- PROBLEM STATEMENT: Leave every picture out. Set down all the lines below exactly.

DATA RECORDS Block Start

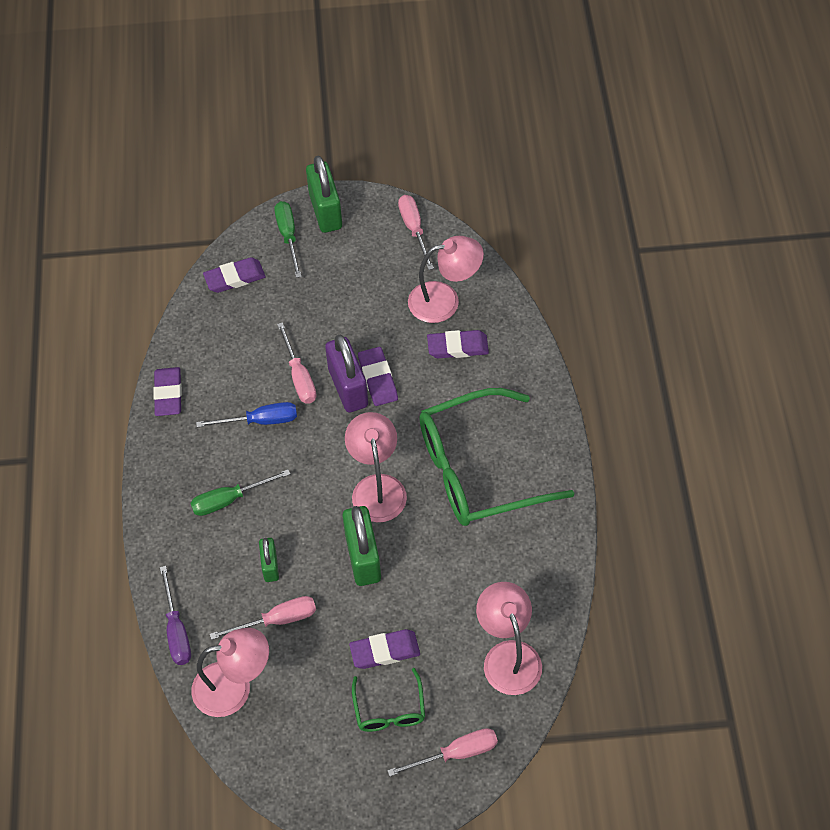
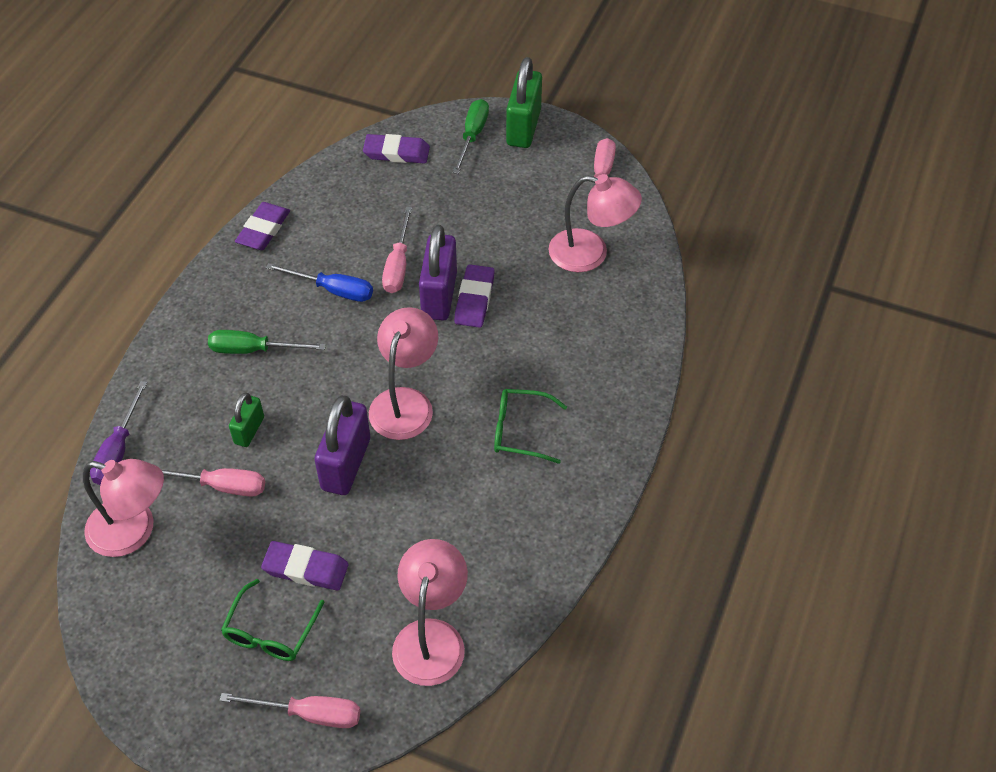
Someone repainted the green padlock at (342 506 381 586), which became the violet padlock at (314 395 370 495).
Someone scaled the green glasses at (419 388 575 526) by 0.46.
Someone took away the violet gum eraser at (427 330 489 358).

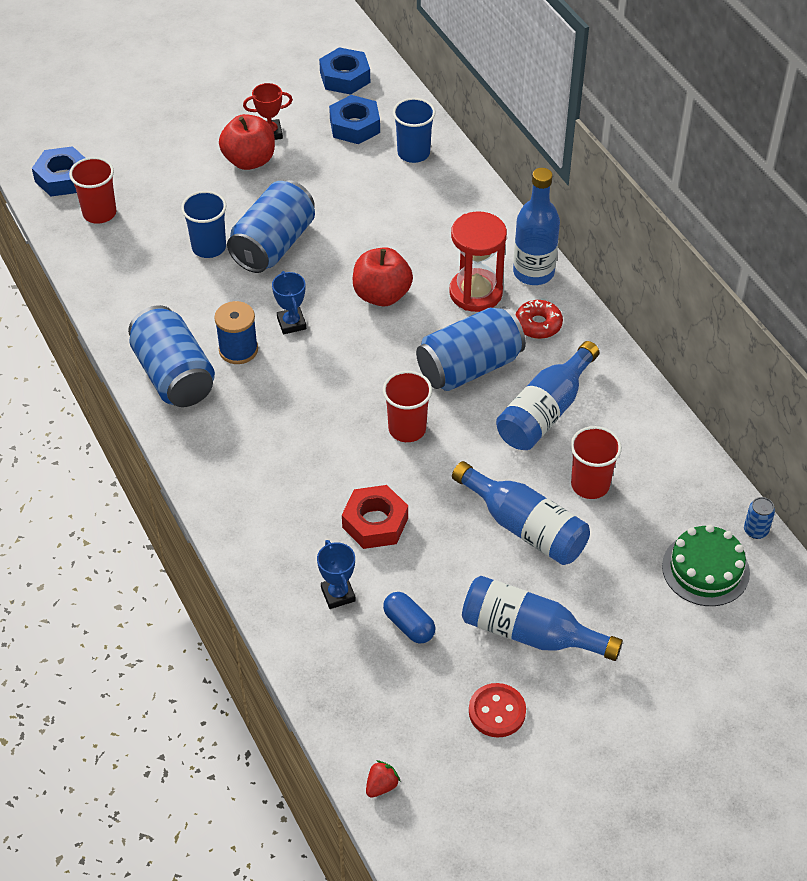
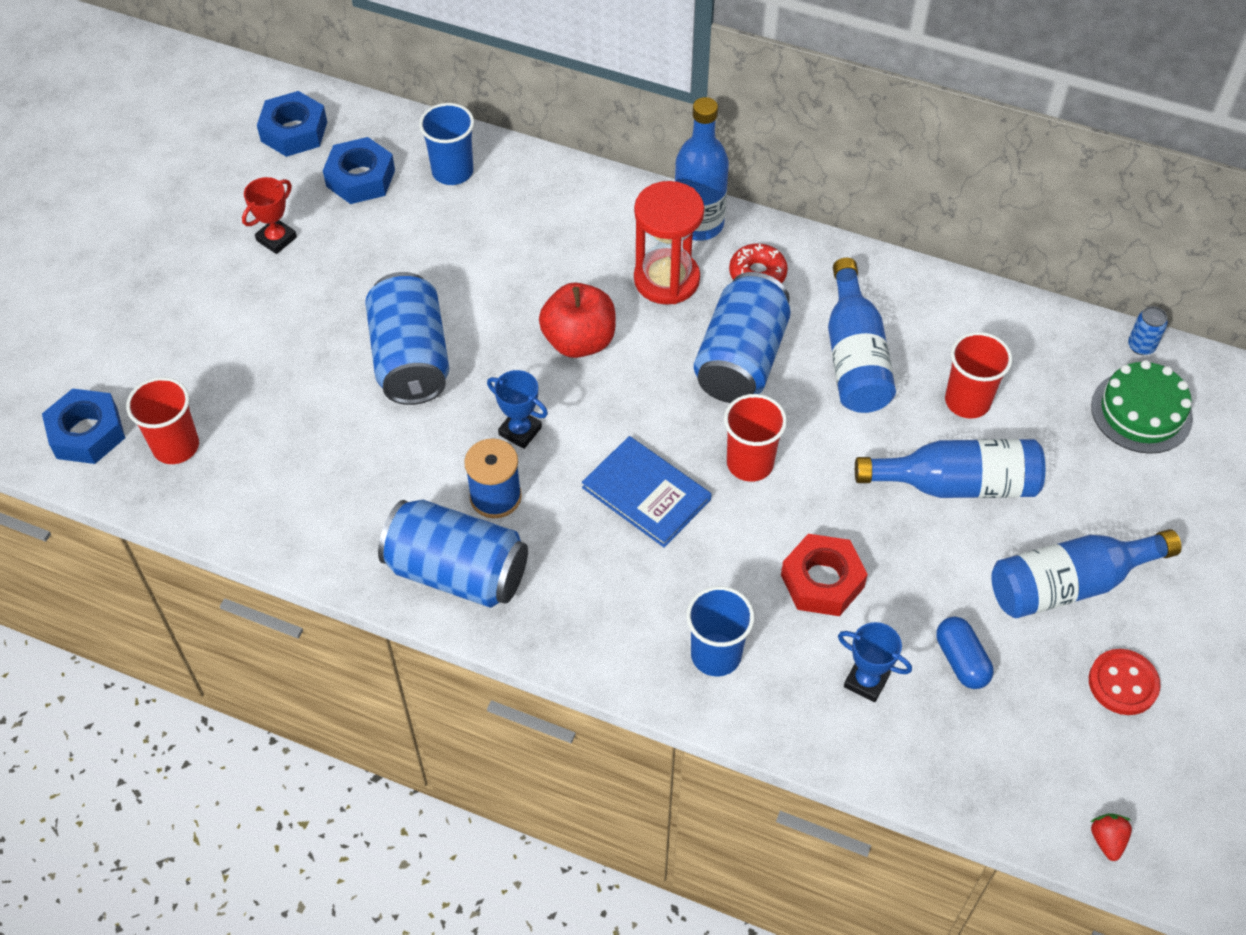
Someone put down the cobalt hardcover at (582 436 712 548).
Someone carried the cobalt tumbler from (181 191 227 258) to (686 586 754 676).
Someone rotated the cobalt capsule at (383 592 436 644) by 60 degrees clockwise.
Someone took away the scarlet apple fruit at (219 114 275 170).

DATA RECORDS Block End

- SOLUTION TO THIS PROBLEM:
Someone repainted the green padlock at (342 506 381 586), which became the violet padlock at (314 395 370 495).
Someone scaled the green glasses at (419 388 575 526) by 0.46.
Someone took away the violet gum eraser at (427 330 489 358).

Someone put down the cobalt hardcover at (582 436 712 548).
Someone carried the cobalt tumbler from (181 191 227 258) to (686 586 754 676).
Someone rotated the cobalt capsule at (383 592 436 644) by 60 degrees clockwise.
Someone took away the scarlet apple fruit at (219 114 275 170).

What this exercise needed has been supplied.